*** Opening of Data extracts ***
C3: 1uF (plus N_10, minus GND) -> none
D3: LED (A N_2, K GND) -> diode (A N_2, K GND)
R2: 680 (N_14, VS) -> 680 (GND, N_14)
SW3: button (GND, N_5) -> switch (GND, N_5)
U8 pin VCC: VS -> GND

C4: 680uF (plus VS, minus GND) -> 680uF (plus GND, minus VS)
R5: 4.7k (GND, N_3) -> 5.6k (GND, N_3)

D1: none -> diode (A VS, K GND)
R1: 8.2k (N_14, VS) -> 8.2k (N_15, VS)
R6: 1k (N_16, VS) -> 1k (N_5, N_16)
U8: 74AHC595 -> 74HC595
*** Close of Data extracts ***
Send back the whole listing, exactly as written.

## [Answer to the problem]
C3: 1uF (plus N_10, minus GND) -> none
D3: LED (A N_2, K GND) -> diode (A N_2, K GND)
R2: 680 (N_14, VS) -> 680 (GND, N_14)
SW3: button (GND, N_5) -> switch (GND, N_5)
U8 pin VCC: VS -> GND

C4: 680uF (plus VS, minus GND) -> 680uF (plus GND, minus VS)
R5: 4.7k (GND, N_3) -> 5.6k (GND, N_3)

D1: none -> diode (A VS, K GND)
R1: 8.2k (N_14, VS) -> 8.2k (N_15, VS)
R6: 1k (N_16, VS) -> 1k (N_5, N_16)
U8: 74AHC595 -> 74HC595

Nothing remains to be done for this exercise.